PROBLEM TO SOLVE: Keep to one stretch of the data below, the lines from the one with "RTC2 pin SCL: D2 -> D3" up to and including the one with "KEYS pin K1: GP5 -> none", and return that stretch exactly.

SOURCE RECORDS:
▼

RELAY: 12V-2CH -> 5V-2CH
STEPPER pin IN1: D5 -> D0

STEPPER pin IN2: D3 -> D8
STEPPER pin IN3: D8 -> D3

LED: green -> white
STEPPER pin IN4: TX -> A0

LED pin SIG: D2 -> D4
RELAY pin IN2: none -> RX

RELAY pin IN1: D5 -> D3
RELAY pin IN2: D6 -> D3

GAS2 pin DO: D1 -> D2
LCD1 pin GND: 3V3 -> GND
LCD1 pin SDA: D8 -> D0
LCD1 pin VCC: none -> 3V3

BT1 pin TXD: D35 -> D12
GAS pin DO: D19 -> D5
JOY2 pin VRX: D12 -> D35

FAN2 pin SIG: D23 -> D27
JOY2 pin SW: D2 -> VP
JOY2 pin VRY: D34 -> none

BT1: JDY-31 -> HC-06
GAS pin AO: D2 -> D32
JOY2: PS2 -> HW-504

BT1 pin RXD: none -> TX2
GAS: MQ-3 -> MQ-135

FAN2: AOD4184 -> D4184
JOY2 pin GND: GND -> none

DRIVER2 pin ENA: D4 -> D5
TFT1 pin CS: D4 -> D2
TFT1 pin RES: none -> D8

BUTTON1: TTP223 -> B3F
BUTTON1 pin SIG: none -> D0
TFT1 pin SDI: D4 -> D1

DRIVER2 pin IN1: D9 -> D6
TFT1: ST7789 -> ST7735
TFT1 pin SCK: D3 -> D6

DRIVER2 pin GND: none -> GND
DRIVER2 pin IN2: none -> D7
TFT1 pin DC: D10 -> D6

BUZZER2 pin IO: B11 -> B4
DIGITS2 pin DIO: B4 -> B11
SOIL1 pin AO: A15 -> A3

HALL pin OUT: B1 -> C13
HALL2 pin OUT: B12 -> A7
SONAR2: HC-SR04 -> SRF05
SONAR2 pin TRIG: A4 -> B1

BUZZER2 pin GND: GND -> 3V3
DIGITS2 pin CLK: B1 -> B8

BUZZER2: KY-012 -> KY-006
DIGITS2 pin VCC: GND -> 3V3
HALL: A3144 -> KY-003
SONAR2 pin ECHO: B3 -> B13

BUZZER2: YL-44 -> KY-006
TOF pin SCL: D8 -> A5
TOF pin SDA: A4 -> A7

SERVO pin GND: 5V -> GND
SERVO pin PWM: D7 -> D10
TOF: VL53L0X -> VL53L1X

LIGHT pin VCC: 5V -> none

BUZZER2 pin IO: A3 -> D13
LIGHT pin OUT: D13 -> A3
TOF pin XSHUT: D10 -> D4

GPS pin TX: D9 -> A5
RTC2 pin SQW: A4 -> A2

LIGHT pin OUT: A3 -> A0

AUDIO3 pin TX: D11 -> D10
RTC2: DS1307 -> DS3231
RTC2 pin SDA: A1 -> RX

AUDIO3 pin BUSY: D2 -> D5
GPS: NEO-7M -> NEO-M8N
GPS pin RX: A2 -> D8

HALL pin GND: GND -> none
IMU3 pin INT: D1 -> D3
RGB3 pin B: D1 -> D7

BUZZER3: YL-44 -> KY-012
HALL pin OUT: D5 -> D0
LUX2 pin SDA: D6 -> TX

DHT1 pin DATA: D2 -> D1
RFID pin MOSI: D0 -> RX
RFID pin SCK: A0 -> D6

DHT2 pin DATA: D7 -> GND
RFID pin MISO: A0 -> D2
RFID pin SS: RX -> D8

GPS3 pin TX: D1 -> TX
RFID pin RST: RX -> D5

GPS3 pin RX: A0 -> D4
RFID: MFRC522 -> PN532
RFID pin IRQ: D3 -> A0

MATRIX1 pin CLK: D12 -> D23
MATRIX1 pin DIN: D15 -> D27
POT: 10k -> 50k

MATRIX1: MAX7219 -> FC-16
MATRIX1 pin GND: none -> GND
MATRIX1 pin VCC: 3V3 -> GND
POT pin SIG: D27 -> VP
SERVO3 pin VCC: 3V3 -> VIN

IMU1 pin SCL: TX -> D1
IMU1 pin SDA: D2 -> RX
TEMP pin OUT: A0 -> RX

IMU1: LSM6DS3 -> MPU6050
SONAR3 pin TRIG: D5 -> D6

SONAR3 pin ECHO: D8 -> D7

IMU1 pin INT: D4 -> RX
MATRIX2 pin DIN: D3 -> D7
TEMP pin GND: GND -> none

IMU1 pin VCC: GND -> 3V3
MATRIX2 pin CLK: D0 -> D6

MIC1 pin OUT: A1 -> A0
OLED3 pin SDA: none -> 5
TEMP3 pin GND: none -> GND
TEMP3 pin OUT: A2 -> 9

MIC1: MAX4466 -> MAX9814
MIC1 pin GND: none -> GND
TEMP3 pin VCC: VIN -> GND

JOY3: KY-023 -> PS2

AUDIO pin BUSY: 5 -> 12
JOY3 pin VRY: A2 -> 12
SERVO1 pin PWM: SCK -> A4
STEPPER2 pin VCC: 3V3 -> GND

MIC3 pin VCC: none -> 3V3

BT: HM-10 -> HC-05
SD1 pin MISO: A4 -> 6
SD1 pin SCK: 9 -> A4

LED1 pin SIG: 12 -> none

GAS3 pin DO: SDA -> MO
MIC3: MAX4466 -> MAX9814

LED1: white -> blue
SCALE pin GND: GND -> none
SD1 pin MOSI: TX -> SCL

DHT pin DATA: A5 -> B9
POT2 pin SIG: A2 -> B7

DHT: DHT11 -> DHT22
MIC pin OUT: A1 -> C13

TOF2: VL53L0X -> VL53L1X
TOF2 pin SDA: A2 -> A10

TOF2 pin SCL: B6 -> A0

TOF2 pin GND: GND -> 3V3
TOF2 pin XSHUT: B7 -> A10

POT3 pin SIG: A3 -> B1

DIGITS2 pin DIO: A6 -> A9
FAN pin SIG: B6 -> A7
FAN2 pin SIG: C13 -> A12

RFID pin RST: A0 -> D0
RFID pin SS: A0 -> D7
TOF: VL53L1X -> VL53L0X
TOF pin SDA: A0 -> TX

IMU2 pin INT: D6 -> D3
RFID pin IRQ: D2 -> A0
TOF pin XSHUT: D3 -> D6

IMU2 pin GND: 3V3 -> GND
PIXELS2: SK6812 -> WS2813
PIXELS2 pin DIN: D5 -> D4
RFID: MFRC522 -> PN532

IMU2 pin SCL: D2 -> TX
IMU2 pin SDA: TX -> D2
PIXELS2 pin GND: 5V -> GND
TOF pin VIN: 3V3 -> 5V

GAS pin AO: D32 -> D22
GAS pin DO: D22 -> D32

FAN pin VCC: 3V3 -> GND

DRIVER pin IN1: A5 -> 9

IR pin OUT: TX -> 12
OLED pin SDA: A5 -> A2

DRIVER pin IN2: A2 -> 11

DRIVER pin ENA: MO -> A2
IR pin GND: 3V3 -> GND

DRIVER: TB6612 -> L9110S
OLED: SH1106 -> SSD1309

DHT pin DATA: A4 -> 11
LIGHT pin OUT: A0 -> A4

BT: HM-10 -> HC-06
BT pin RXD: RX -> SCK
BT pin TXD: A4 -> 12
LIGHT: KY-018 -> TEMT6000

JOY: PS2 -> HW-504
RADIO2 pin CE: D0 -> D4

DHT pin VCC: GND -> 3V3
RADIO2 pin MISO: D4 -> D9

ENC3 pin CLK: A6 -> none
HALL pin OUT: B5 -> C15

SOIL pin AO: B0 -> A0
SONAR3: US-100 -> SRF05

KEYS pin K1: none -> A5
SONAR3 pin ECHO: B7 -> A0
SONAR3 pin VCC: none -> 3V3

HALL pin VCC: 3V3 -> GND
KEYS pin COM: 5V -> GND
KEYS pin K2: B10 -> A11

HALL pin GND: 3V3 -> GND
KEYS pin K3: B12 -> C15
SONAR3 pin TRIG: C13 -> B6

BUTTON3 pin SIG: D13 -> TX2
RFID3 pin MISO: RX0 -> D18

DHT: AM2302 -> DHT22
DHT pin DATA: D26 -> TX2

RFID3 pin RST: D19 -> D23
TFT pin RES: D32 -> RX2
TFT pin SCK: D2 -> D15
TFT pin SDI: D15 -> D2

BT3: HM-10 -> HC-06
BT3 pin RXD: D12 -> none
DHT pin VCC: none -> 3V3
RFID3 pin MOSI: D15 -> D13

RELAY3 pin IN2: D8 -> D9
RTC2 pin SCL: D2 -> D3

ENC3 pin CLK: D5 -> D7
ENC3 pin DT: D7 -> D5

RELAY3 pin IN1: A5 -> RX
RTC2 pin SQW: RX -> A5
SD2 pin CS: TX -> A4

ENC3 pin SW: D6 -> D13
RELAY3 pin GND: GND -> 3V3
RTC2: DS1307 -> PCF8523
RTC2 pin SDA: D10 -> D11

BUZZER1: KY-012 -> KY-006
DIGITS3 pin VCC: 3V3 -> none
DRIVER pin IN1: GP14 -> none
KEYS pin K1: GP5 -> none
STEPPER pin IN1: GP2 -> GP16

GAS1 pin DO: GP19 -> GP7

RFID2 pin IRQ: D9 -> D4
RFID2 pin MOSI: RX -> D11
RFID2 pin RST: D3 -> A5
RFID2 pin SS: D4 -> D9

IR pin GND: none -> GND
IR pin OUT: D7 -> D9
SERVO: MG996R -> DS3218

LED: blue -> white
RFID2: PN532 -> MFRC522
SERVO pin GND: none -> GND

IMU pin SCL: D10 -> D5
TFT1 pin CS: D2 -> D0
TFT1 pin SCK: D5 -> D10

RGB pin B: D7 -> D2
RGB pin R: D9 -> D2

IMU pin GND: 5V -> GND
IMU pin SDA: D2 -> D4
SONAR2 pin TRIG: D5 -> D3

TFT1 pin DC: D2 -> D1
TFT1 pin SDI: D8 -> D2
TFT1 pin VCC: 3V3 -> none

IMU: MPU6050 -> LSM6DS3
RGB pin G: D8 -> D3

▲

EXERCISE ANSWER:
RTC2 pin SCL: D2 -> D3

ENC3 pin CLK: D5 -> D7
ENC3 pin DT: D7 -> D5

RELAY3 pin IN1: A5 -> RX
RTC2 pin SQW: RX -> A5
SD2 pin CS: TX -> A4

ENC3 pin SW: D6 -> D13
RELAY3 pin GND: GND -> 3V3
RTC2: DS1307 -> PCF8523
RTC2 pin SDA: D10 -> D11

BUZZER1: KY-012 -> KY-006
DIGITS3 pin VCC: 3V3 -> none
DRIVER pin IN1: GP14 -> none
KEYS pin K1: GP5 -> none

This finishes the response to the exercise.